* Prompt:
Would you filter these records and copy every line that has the word "none"?

Change listing data:
--- START ---
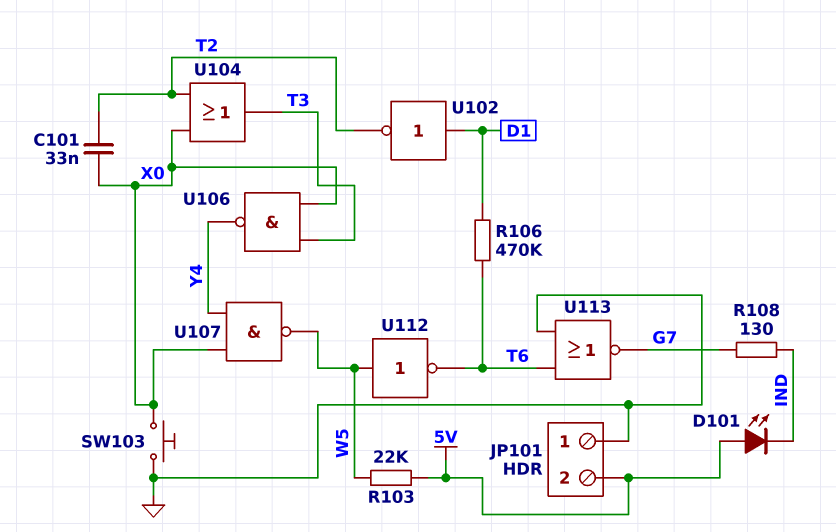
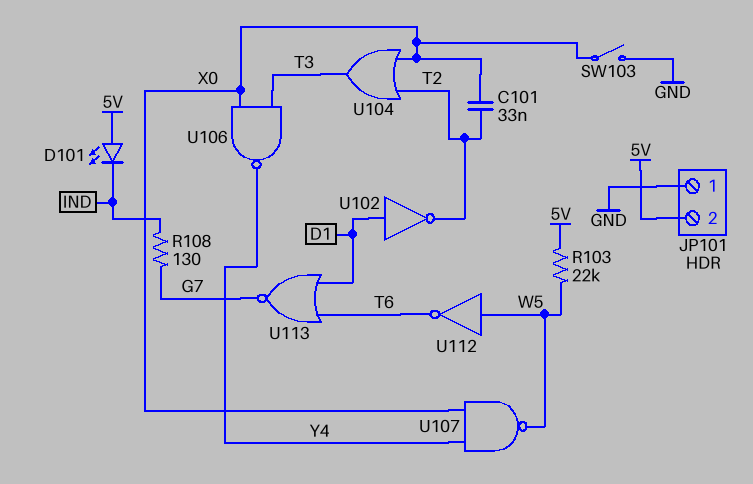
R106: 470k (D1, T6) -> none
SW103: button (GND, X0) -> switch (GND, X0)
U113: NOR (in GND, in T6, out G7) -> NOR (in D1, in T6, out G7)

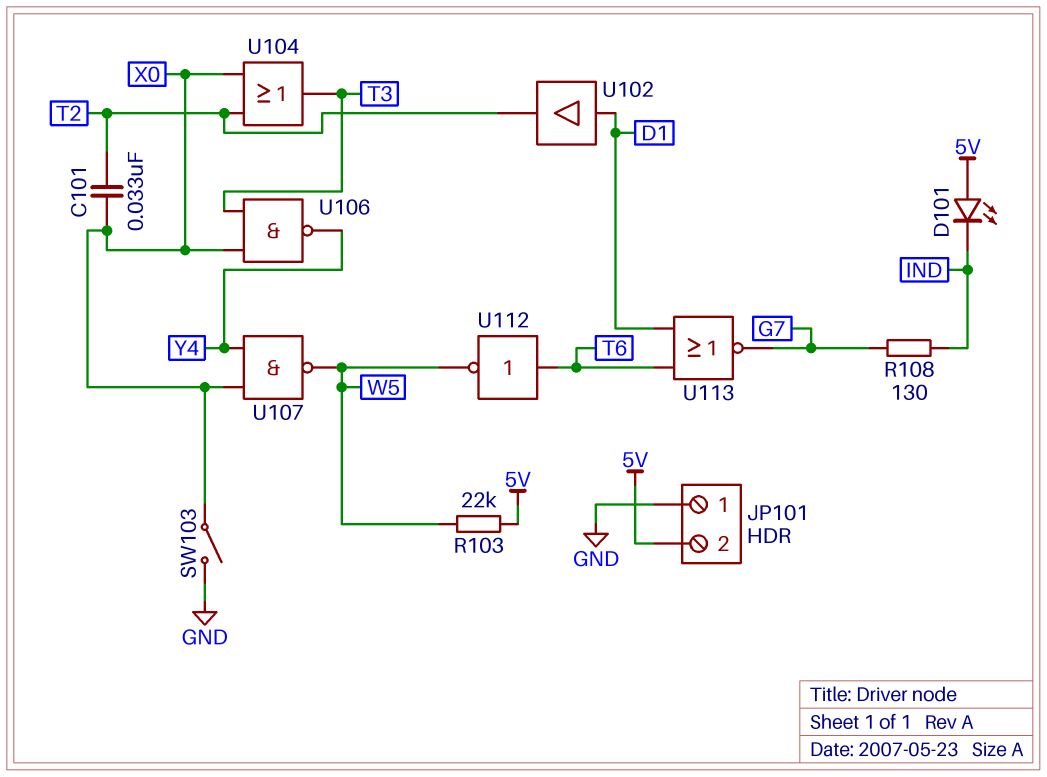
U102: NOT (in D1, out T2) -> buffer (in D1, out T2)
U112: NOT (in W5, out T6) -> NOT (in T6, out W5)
--- END ---
--- START ---
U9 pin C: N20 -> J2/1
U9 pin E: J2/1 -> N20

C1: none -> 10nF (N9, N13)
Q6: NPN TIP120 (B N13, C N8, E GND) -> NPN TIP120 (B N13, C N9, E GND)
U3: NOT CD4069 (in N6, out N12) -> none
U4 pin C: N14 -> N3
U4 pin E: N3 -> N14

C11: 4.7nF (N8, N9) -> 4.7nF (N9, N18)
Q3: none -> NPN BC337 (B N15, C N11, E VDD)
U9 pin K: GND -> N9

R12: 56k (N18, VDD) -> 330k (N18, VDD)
--- END ---
* Your solution:
R106: 470k (D1, T6) -> none
C1: none -> 10nF (N9, N13)
U3: NOT CD4069 (in N6, out N12) -> none
Q3: none -> NPN BC337 (B N15, C N11, E VDD)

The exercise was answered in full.